[Data extract]

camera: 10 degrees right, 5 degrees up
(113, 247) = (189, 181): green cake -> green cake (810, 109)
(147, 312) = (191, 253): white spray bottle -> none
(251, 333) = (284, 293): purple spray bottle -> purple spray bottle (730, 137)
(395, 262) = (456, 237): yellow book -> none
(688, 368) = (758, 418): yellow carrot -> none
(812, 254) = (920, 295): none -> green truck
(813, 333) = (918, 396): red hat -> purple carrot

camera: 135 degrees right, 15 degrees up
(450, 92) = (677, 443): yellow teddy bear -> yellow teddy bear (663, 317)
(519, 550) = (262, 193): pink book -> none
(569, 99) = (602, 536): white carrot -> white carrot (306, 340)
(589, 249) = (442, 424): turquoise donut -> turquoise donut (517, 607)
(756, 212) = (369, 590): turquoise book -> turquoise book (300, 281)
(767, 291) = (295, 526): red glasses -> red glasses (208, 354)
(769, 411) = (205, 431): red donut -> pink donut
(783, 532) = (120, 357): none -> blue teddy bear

[/Data extract]
[Data extract]

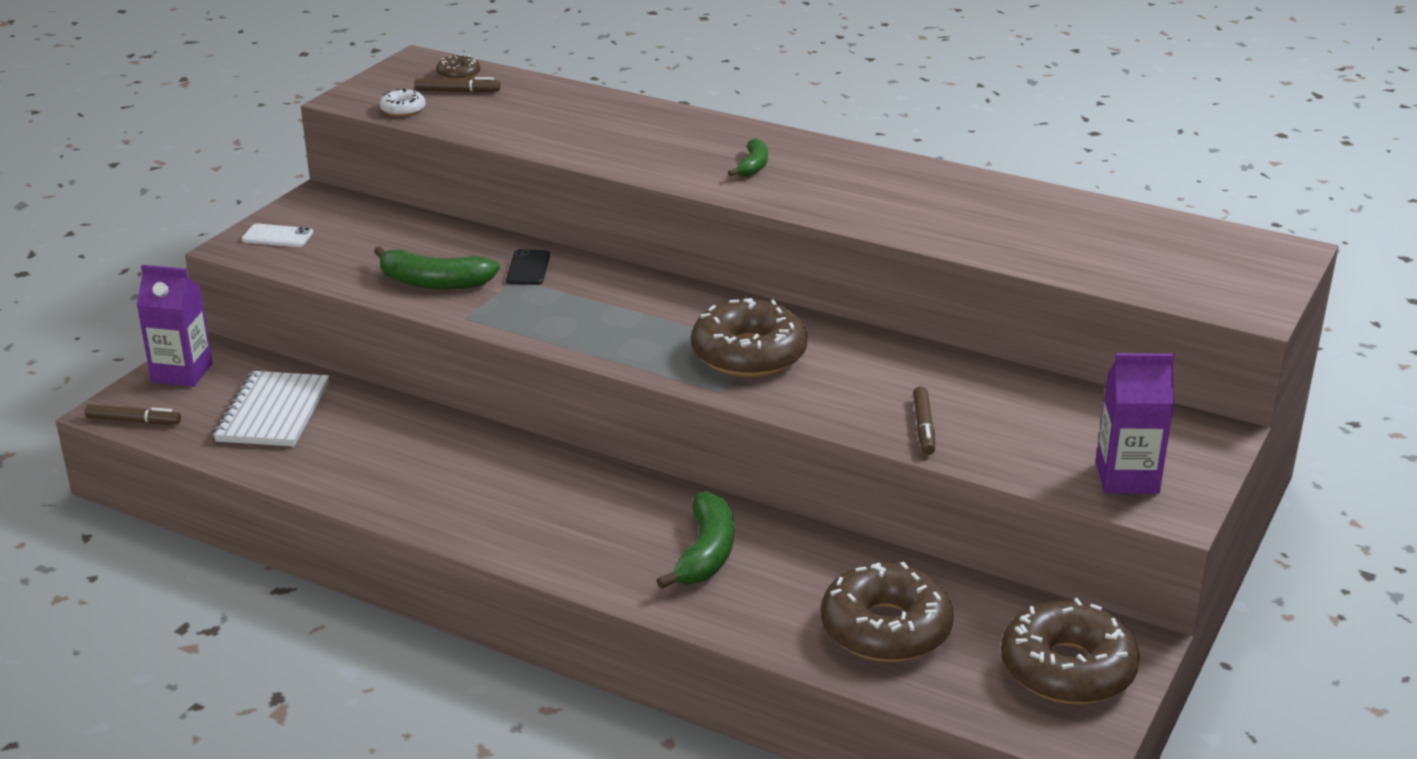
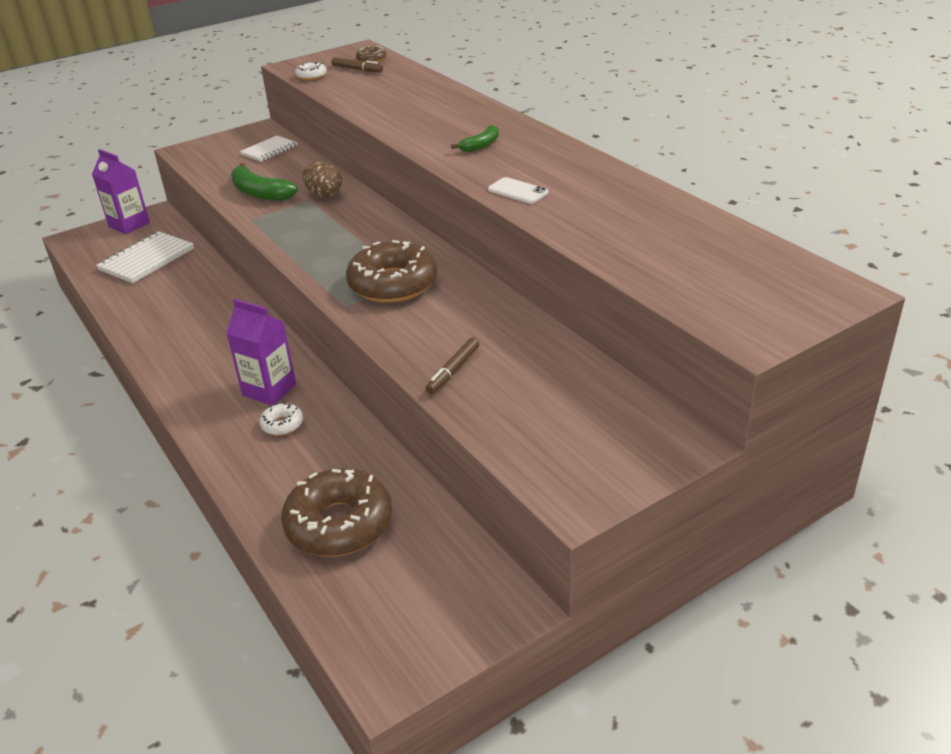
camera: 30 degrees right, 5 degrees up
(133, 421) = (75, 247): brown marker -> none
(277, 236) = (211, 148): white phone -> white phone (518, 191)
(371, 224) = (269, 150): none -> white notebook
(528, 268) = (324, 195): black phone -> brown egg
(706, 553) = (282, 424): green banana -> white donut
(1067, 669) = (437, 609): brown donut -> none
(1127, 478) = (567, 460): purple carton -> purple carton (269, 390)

[/Data extract]

* [To do]:
What are the lines above, starting at the one with "(147, 312) = (191, 253): white" and ending at the one with "(812, 254) = (920, 295): none -> green truck"? Give them again exactly, and only them.

* [Exercise result]:
(147, 312) = (191, 253): white spray bottle -> none
(251, 333) = (284, 293): purple spray bottle -> purple spray bottle (730, 137)
(395, 262) = (456, 237): yellow book -> none
(688, 368) = (758, 418): yellow carrot -> none
(812, 254) = (920, 295): none -> green truck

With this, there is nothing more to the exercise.